→ **SET EXERCISE**
Report each line in the items below that contains the string "place".

→ **EXERCISE INPUTS**
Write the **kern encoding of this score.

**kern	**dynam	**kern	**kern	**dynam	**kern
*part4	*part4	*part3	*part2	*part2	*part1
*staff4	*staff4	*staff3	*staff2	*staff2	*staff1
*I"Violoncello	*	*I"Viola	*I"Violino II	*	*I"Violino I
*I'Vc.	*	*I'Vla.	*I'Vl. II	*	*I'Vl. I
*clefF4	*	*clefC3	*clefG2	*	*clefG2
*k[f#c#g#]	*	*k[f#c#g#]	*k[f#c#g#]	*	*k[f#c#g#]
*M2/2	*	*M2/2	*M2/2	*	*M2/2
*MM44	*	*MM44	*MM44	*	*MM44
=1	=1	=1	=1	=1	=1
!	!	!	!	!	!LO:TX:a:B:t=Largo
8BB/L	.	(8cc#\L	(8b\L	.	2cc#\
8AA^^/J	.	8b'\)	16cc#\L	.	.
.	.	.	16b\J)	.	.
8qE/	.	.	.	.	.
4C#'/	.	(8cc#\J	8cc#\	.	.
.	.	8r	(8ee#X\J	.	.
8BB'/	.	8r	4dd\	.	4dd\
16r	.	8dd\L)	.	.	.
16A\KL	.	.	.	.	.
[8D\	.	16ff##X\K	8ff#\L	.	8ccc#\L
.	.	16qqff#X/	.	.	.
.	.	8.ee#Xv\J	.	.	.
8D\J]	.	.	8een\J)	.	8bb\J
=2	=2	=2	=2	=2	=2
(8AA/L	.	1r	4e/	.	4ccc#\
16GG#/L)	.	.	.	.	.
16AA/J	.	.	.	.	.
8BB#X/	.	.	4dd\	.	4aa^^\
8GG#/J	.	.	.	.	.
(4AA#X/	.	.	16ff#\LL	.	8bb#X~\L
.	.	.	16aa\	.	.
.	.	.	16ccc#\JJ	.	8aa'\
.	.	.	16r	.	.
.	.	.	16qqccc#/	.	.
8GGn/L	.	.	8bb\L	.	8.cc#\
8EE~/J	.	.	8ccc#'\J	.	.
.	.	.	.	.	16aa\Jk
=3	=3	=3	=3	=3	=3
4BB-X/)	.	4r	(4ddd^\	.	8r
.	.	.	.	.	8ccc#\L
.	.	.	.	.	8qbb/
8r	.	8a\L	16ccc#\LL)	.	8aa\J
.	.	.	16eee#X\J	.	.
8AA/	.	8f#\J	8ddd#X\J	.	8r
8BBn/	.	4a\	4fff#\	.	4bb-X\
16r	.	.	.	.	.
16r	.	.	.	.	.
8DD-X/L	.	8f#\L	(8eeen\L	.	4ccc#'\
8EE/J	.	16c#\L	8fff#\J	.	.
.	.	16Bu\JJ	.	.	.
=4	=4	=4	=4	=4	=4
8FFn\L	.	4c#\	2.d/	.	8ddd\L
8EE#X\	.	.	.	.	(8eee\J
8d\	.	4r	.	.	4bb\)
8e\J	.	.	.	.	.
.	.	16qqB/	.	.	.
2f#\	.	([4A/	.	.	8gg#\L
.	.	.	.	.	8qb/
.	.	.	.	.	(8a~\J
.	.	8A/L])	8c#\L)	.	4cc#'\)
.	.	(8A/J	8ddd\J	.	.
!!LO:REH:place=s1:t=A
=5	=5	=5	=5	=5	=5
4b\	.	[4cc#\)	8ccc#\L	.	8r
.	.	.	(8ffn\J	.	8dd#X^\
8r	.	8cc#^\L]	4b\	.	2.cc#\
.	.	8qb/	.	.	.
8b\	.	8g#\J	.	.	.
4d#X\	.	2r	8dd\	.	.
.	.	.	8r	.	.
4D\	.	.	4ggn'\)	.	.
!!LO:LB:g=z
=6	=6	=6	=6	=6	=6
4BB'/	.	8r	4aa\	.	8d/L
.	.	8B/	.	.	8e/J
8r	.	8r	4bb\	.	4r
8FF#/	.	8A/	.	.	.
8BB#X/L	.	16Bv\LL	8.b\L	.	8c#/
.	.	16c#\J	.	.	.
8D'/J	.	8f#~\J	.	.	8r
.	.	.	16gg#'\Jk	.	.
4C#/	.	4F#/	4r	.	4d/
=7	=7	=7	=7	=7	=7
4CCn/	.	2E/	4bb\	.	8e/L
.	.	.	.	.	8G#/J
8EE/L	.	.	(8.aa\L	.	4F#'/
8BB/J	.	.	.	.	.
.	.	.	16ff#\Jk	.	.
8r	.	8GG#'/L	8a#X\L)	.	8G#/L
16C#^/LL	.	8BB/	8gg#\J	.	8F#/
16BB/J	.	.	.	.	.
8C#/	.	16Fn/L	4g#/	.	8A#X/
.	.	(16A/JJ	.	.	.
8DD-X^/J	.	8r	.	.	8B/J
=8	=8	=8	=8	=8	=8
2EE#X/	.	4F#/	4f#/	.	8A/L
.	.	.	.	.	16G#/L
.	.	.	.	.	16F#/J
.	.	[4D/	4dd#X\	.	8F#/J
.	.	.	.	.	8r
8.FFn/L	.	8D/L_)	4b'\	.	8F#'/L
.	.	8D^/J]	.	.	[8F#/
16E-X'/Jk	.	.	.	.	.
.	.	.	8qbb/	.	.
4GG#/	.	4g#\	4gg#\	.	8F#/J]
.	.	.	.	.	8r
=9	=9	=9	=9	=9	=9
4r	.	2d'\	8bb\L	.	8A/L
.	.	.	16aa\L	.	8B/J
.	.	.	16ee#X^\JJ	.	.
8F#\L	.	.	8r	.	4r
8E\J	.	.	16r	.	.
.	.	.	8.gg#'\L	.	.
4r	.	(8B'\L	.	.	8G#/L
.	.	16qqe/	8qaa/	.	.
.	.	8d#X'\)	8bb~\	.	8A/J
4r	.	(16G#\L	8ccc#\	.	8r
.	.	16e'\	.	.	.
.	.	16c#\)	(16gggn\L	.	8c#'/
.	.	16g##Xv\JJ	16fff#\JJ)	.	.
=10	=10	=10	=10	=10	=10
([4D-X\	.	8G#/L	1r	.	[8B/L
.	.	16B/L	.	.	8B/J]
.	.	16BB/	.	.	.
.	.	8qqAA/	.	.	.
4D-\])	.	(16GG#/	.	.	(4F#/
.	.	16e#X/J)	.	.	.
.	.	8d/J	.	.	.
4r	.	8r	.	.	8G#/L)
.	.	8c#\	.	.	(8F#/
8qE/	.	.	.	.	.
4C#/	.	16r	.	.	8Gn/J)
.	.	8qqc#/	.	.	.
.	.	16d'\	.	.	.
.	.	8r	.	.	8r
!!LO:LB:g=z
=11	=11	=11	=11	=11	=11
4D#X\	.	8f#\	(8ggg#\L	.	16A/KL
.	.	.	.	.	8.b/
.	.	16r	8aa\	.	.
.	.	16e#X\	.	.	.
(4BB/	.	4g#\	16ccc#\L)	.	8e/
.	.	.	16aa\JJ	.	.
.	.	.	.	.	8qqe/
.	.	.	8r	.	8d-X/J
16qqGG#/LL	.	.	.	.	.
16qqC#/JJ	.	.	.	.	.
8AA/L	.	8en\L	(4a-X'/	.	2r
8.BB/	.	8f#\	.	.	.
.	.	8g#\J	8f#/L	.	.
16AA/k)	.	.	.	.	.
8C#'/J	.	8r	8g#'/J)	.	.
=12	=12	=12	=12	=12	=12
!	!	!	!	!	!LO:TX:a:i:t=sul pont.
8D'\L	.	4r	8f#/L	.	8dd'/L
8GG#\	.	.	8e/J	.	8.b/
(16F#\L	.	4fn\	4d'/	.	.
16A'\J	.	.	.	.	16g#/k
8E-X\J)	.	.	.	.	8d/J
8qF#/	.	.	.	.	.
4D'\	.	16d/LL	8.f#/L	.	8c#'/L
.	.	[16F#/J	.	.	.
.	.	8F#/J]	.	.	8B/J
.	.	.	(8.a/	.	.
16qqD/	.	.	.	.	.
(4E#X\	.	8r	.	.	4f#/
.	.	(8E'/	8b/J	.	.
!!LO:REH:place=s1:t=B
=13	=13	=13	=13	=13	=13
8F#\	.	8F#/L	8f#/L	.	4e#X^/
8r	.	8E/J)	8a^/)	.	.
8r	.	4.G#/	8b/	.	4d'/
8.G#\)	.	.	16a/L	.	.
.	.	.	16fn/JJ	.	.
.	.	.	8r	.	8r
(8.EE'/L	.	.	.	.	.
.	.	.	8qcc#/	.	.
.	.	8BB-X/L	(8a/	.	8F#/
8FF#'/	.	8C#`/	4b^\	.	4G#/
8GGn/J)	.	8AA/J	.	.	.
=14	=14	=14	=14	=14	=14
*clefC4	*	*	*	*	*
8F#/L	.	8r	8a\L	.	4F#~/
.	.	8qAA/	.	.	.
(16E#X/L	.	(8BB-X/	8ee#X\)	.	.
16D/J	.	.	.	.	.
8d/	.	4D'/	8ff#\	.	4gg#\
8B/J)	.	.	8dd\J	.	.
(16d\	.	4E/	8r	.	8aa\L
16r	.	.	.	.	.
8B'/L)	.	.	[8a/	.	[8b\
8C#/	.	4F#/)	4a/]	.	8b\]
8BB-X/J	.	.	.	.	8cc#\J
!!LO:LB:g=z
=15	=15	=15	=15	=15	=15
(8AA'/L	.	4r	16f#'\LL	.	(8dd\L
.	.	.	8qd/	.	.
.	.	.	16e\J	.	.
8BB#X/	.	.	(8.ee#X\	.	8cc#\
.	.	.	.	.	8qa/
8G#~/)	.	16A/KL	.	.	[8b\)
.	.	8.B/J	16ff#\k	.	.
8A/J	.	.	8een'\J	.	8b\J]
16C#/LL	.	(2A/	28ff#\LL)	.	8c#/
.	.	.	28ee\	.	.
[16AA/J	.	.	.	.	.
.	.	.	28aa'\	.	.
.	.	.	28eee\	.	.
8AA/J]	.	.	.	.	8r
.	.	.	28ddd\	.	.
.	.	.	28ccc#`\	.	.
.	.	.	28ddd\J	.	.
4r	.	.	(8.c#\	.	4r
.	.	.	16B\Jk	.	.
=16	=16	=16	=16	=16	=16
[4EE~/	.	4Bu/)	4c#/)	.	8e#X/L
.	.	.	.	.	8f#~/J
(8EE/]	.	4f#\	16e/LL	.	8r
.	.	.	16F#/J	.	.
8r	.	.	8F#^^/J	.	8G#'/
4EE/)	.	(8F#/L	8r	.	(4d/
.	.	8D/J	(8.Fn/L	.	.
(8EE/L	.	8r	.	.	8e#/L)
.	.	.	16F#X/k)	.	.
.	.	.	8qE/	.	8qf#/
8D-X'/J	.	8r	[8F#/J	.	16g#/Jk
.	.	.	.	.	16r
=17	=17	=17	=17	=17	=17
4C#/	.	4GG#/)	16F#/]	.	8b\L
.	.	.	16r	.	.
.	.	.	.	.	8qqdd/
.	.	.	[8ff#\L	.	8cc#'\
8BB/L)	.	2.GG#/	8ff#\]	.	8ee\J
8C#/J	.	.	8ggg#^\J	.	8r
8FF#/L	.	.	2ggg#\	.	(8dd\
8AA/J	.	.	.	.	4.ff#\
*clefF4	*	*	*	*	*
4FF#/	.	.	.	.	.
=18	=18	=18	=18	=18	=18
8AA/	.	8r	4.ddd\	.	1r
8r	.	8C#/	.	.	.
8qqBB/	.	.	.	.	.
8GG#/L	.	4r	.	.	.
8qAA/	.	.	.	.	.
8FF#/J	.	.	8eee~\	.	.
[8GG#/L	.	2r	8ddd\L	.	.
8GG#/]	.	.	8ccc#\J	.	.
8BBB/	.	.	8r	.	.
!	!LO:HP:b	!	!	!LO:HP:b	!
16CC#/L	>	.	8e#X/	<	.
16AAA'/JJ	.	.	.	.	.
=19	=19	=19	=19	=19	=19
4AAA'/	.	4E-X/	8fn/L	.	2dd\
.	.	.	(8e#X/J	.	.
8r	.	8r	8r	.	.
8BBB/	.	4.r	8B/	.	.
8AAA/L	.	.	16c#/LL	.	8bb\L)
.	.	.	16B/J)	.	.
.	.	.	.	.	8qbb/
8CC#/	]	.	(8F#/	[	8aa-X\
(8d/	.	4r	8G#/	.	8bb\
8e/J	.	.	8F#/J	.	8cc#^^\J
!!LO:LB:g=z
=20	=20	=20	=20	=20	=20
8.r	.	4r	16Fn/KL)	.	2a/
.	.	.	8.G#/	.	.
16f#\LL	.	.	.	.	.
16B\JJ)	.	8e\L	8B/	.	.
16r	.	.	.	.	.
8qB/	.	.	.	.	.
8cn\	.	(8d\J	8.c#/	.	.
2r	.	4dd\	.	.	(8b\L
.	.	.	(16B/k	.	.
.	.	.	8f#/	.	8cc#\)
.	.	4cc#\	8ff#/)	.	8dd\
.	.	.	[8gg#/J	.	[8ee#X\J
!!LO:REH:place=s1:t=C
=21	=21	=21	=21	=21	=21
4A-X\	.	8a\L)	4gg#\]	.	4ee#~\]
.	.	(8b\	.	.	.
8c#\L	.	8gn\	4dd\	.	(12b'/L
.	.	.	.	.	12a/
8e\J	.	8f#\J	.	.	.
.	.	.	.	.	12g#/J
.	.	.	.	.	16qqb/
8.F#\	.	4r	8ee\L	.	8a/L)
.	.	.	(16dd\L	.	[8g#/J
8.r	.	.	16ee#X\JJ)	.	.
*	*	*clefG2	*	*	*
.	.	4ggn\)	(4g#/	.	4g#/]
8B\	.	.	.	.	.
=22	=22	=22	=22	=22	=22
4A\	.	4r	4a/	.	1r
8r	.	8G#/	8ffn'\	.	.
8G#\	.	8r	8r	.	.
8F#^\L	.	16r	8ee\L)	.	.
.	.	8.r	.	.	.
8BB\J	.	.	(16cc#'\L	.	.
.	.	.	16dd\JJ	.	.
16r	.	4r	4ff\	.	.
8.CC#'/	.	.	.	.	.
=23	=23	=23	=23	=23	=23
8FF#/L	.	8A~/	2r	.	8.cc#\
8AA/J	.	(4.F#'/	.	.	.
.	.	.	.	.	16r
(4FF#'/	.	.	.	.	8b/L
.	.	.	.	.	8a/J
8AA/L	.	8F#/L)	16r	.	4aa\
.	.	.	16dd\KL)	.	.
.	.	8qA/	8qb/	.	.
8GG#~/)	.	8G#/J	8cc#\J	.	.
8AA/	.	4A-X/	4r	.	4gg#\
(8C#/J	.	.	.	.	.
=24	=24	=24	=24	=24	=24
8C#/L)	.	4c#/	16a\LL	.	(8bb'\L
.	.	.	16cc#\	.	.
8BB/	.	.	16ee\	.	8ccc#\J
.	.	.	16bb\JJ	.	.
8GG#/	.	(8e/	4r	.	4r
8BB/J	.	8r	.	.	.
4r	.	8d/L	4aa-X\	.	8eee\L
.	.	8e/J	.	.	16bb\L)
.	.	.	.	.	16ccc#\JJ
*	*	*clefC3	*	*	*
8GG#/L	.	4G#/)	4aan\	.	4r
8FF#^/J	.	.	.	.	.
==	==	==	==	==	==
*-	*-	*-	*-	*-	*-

→ **OUTPUT**
!!LO:REH:place=s1:t=A
!!LO:REH:place=s1:t=B
!!LO:REH:place=s1:t=C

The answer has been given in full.